[Source data]:
-*-

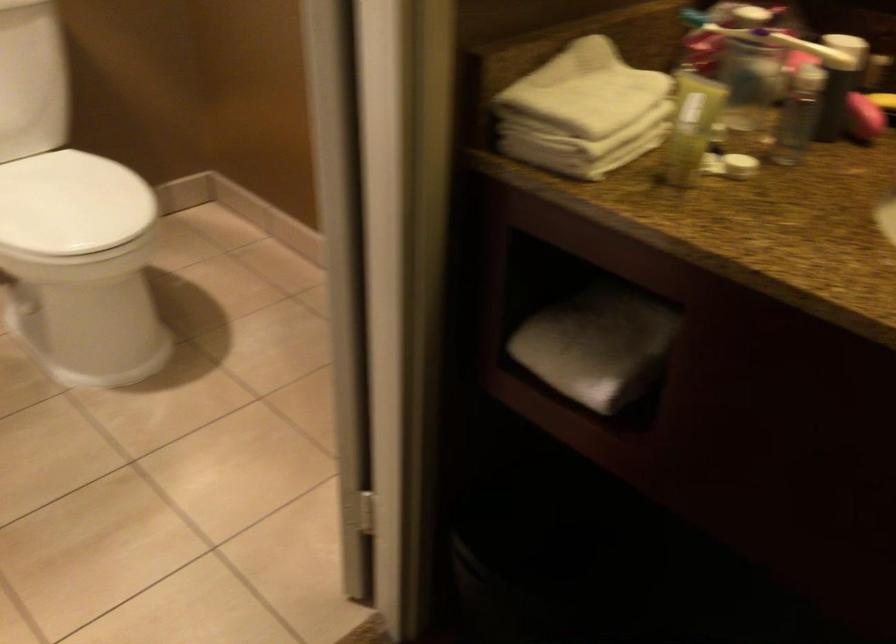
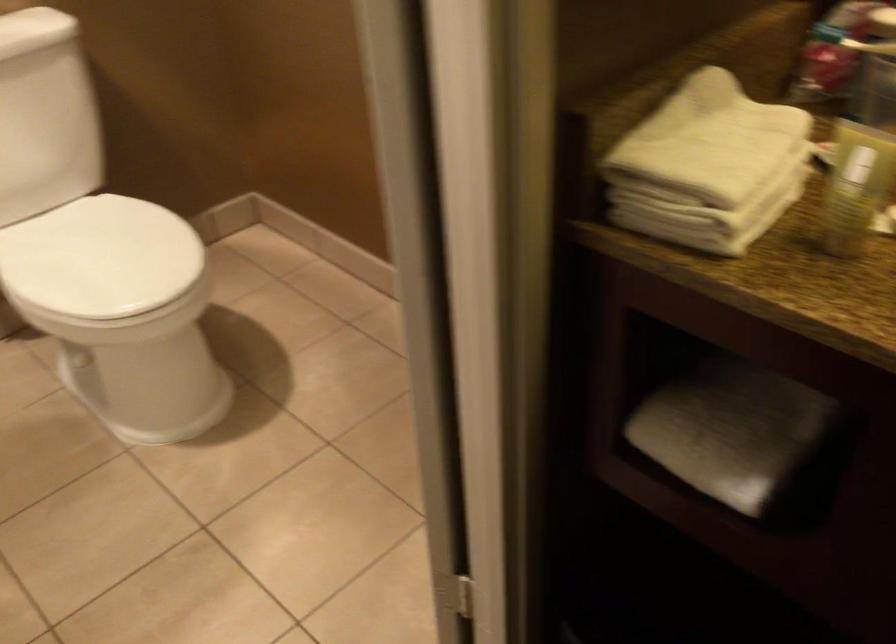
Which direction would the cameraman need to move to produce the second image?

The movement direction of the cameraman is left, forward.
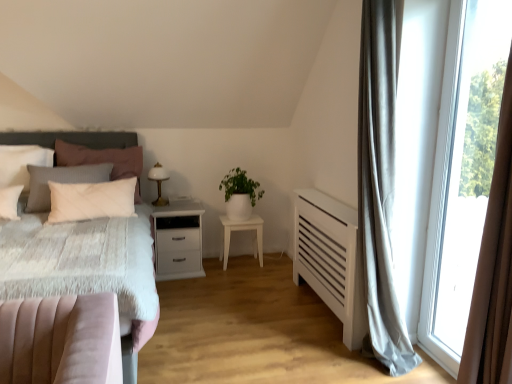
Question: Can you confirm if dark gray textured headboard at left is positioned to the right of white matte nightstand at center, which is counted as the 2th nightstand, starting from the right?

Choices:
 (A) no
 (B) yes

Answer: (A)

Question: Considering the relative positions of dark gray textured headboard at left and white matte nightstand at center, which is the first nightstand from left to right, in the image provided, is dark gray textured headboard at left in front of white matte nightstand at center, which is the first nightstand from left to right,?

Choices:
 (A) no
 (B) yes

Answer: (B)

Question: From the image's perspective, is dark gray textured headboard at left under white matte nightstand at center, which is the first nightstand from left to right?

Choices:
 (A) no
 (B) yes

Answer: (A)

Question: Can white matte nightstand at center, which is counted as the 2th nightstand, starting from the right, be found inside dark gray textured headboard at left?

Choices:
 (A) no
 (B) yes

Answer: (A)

-*-

[WRITTEN INSTRUCTION]: Recast every line of the material above as a numbered list, skipping the blank lines and leaving the pictures out.

[SOLUTION FOR THIS PROBLEM]:
1. Which direction would the cameraman need to move to produce the second image?
2. The movement direction of the cameraman is left, forward.
3. Question: Can you confirm if dark gray textured headboard at left is positioned to the right of white matte nightstand at center, which is counted as the 2th nightstand, starting from the right?
4. Choices:
5.  (A) no
6.  (B) yes
7. Answer: (A)
8. Question: Considering the relative positions of dark gray textured headboard at left and white matte nightstand at center, which is the first nightstand from left to right, in the image provided, is dark gray textured headboard at left in front of white matte nightstand at center, which is the first nightstand from left to right,?
9. Choices:
10.  (A) no
11.  (B) yes
12. Answer: (B)
13. Question: From the image's perspective, is dark gray textured headboard at left under white matte nightstand at center, which is the first nightstand from left to right?
14. Choices:
15.  (A) no
16.  (B) yes
17. Answer: (A)
18. Question: Can white matte nightstand at center, which is counted as the 2th nightstand, starting from the right, be found inside dark gray textured headboard at left?
19. Choices:
20.  (A) no
21.  (B) yes
22. Answer: (A)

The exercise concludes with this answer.